▸ WHAT IS ASKED: Reproduce the text of the following records word for word, leaving out the pictures.

Extracted data entries:
>>>
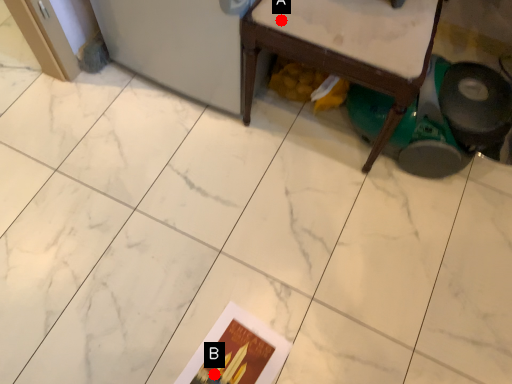
Question: Two points are circled on the image, labeled by A and B beside each circle. Which point is closer to the camera?

Choices:
 (A) A is closer
 (B) B is closer

Answer: (A)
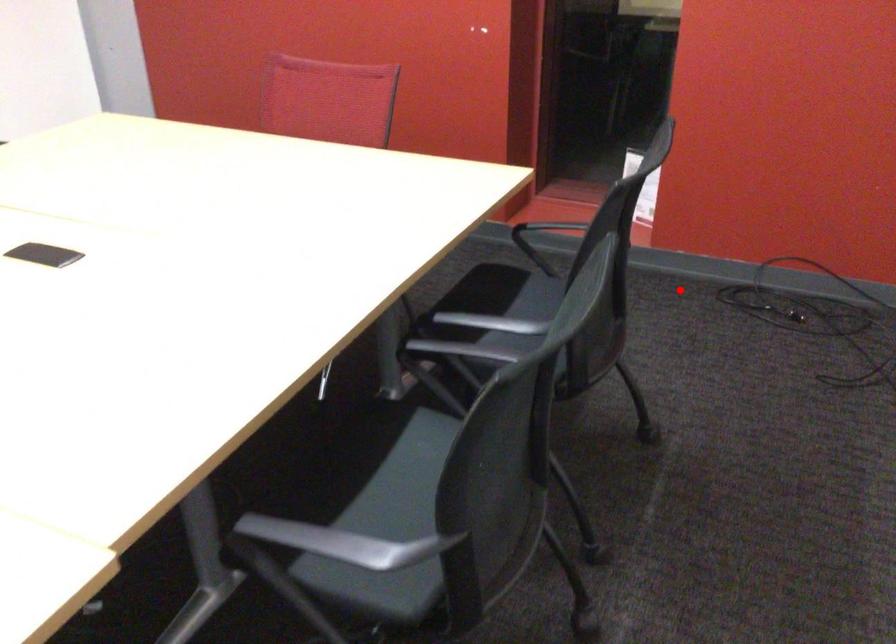
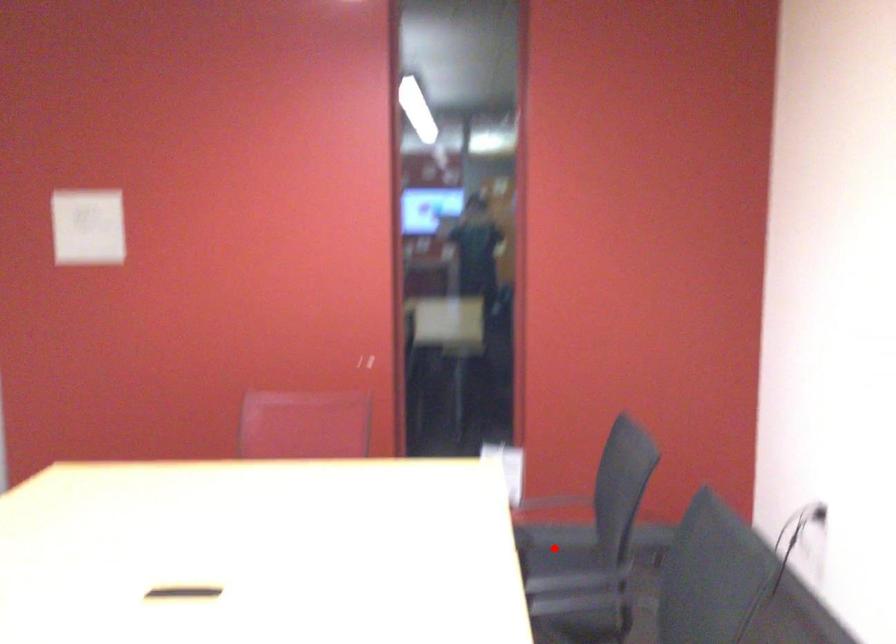
I am providing you with two images of the same scene from different viewpoints. A red point is marked on the first image and another point is marked on the second image. Do the highlighted points in image1 and image2 indicate the same real-world spot?

Yes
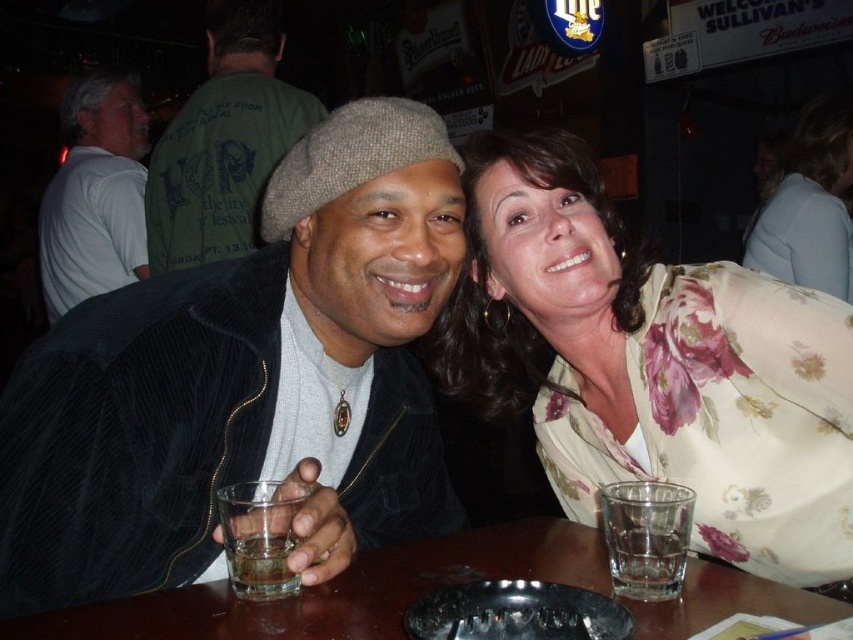
Question: Which object is farther from the camera taking this photo?

Choices:
 (A) corduroy jacket at center
 (B) translucent glass at table
 (C) green corduroy jacket at upper left
 (D) clear glass at table

Answer: (C)

Question: From the image, what is the correct spatial relationship of transparent glass at center in relation to clear glass at table?

Choices:
 (A) below
 (B) above

Answer: (A)

Question: Can you confirm if white cotton shirt at left is positioned to the right of translucent glass at table?

Choices:
 (A) yes
 (B) no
<<<
▸ EXERCISE RESULT:
Question: Two points are circled on the image, labeled by A and B beside each circle. Which point is closer to the camera?

Choices:
 (A) A is closer
 (B) B is closer

Answer: (A)
I am providing you with two images of the same scene from different viewpoints. A red point is marked on the first image and another point is marked on the second image. Do the highlighted points in image1 and image2 indicate the same real-world spot?

Yes
Question: Which object is farther from the camera taking this photo?

Choices:
 (A) corduroy jacket at center
 (B) translucent glass at table
 (C) green corduroy jacket at upper left
 (D) clear glass at table

Answer: (C)

Question: From the image, what is the correct spatial relationship of transparent glass at center in relation to clear glass at table?

Choices:
 (A) below
 (B) above

Answer: (A)

Question: Can you confirm if white cotton shirt at left is positioned to the right of translucent glass at table?

Choices:
 (A) yes
 (B) no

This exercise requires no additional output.